ENTRIES PROVIDED>
⟨
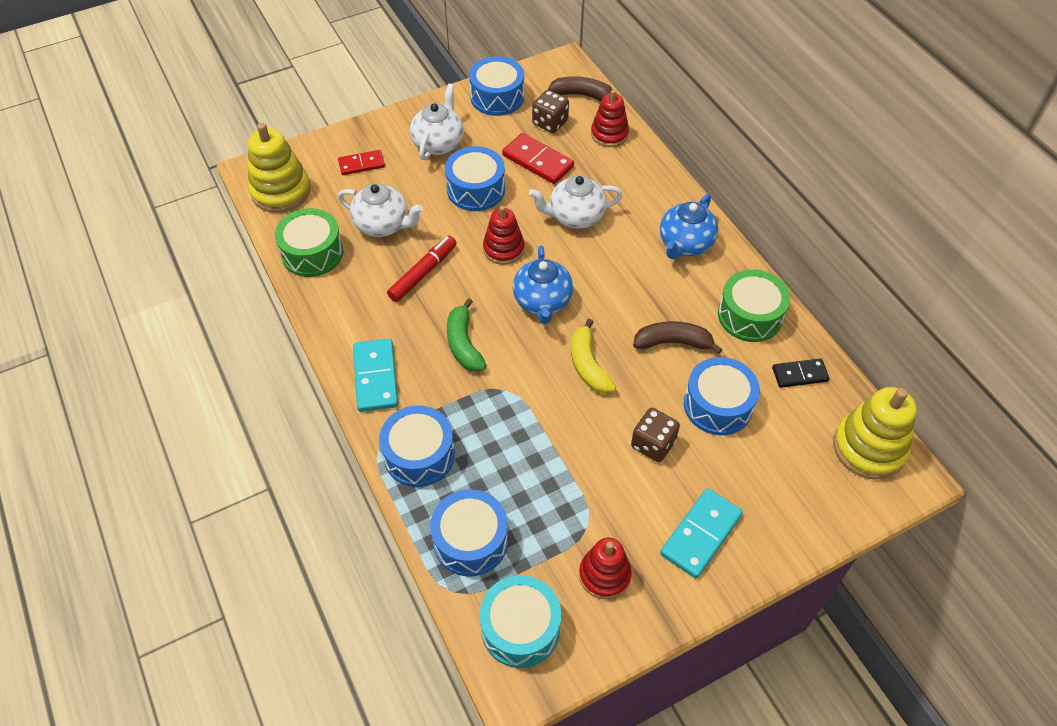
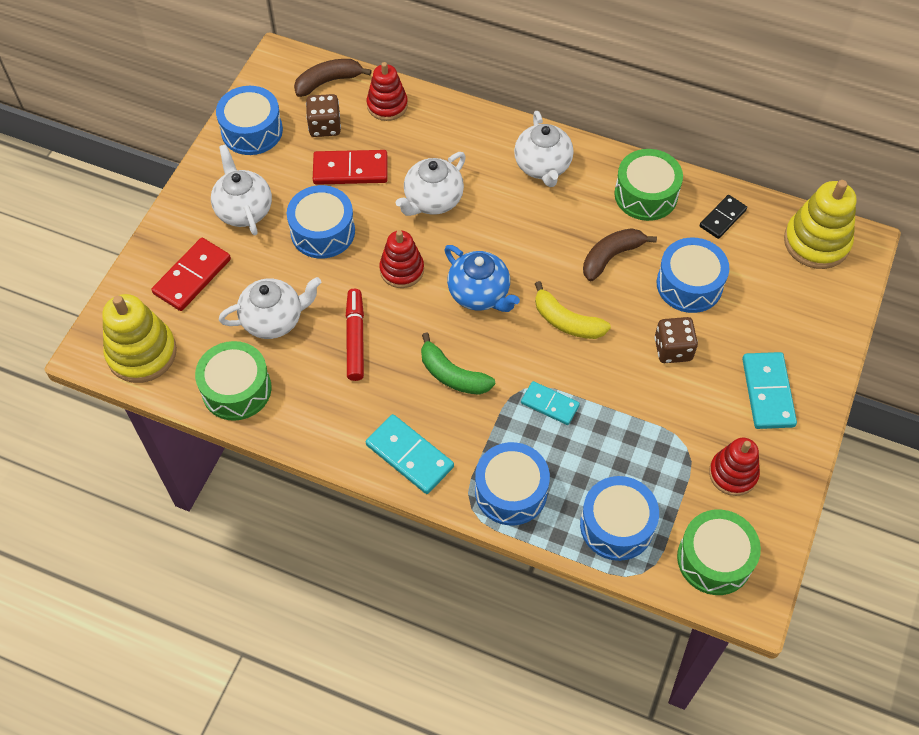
camera: 40 degrees left, 5 degrees up
(361, 164) = (192, 276): red domino -> red domino, size x1.54
(513, 415) = (549, 404): none -> turquoise domino
(520, 628) = (714, 559): turquoise drum -> green drum
(685, 244) = (543, 166): blue teapot -> white teapot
⟩
WHAT YOU HAVE TO DO> The lines to set down, exactly and with both ends included, run from the one containing "(513, 415) = (549, 404): none" to the last line of the data above.

RESULT FOR THIS EXERCISE>
(513, 415) = (549, 404): none -> turquoise domino
(520, 628) = (714, 559): turquoise drum -> green drum
(685, 244) = (543, 166): blue teapot -> white teapot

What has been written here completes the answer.